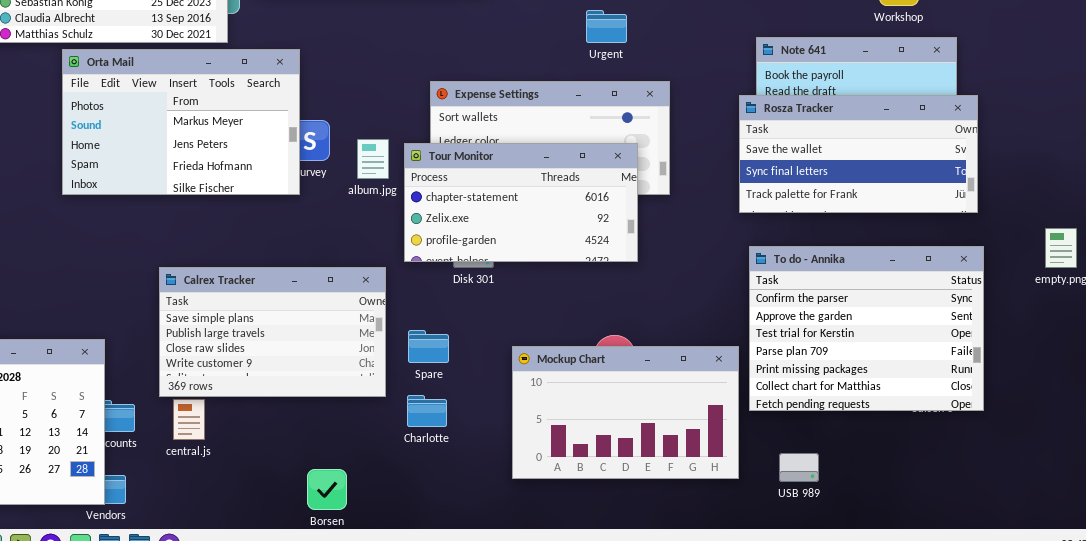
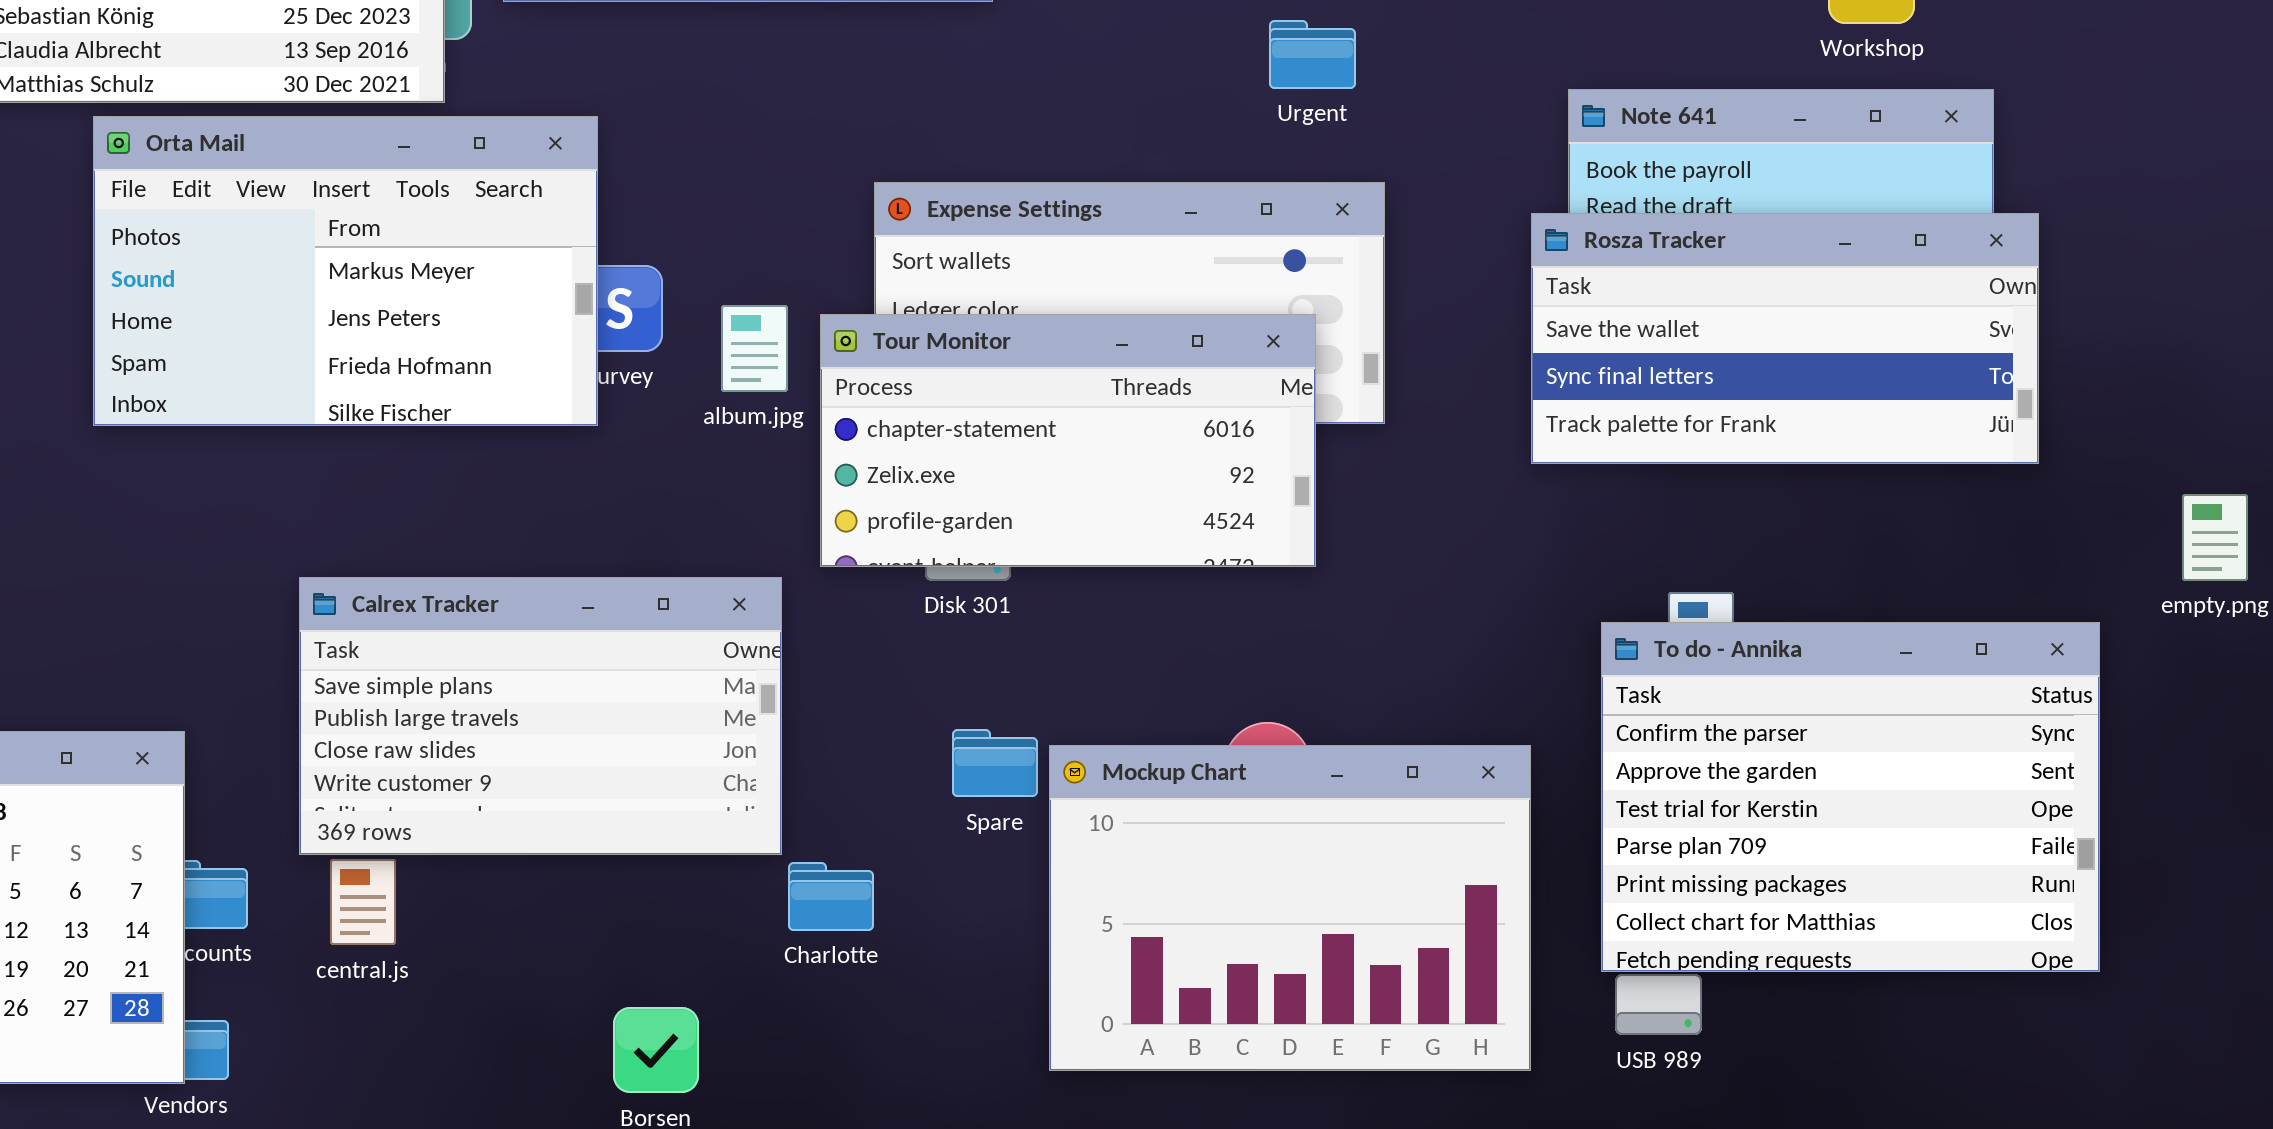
Urgent: [586,10,627,43] -> [1269,20,1356,89], moved
To do - Annika: [749,246,984,411] -> [1601,622,2100,972], moved
Spare: [408,330,449,363] -> [952,729,1038,797], moved
Mockup Chart: [512,346,739,479] -> [1049,745,1531,1071], resized
Charlotte: [407,395,447,427] -> [788,862,874,931], moved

-- -- --

- _What you have to do_: Please return every line from the one that contains "To do - Annika: [749,246,984,411]" through the end of the entries, exactly, leaving out all others.

- _Reply_:
To do - Annika: [749,246,984,411] -> [1601,622,2100,972], moved
Spare: [408,330,449,363] -> [952,729,1038,797], moved
Mockup Chart: [512,346,739,479] -> [1049,745,1531,1071], resized
Charlotte: [407,395,447,427] -> [788,862,874,931], moved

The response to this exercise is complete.